» What to do: Locate every line in the rows below that contains the word "displays" and copy each of those lines in full.

» Records for this task:
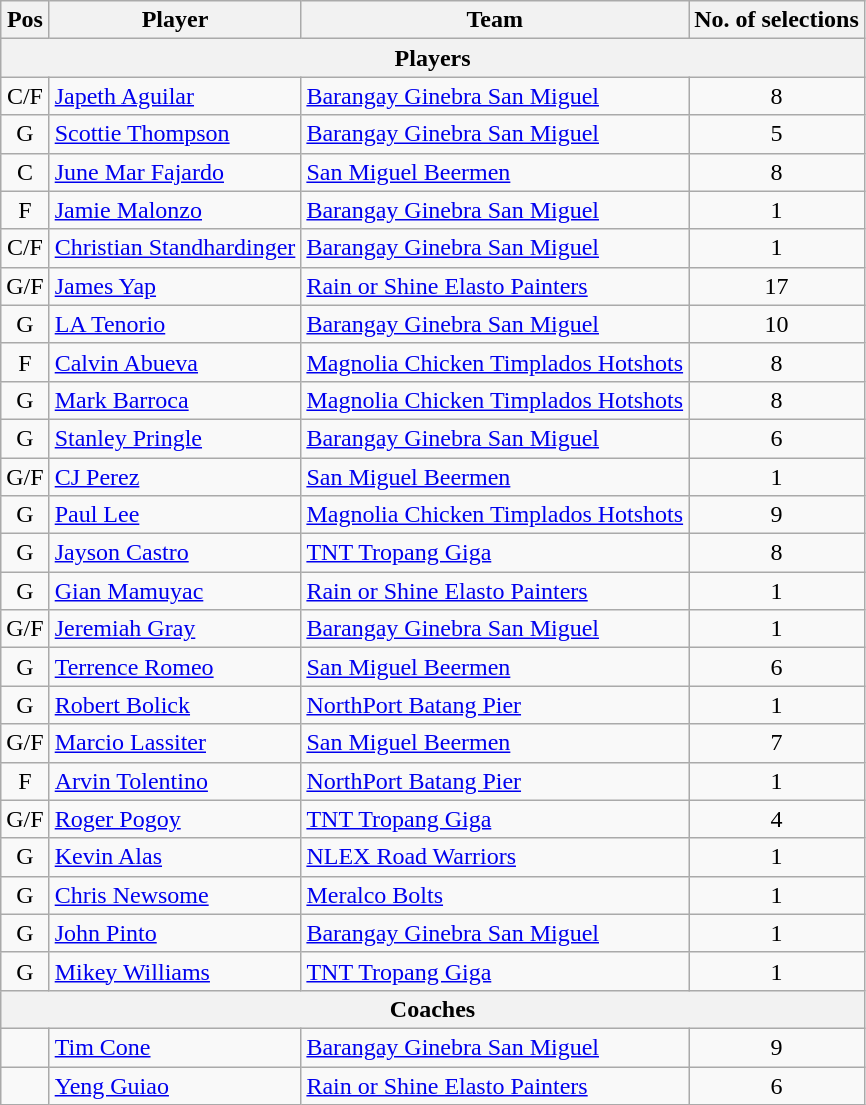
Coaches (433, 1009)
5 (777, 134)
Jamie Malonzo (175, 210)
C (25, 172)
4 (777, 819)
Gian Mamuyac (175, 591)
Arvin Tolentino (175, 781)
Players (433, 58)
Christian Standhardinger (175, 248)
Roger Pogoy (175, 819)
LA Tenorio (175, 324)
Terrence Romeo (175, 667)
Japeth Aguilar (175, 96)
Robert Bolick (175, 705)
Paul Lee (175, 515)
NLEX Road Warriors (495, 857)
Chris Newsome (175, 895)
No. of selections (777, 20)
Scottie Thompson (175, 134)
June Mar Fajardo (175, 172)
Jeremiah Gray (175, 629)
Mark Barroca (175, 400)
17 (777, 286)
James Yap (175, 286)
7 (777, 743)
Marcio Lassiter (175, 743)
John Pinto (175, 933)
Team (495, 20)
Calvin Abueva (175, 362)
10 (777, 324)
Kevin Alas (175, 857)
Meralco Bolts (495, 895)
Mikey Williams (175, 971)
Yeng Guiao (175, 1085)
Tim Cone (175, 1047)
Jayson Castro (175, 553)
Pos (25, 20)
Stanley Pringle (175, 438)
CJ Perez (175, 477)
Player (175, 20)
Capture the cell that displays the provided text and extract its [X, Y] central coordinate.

» The completed task:
Capture the cell that displays the provided text and extract its [X, Y] central coordinate.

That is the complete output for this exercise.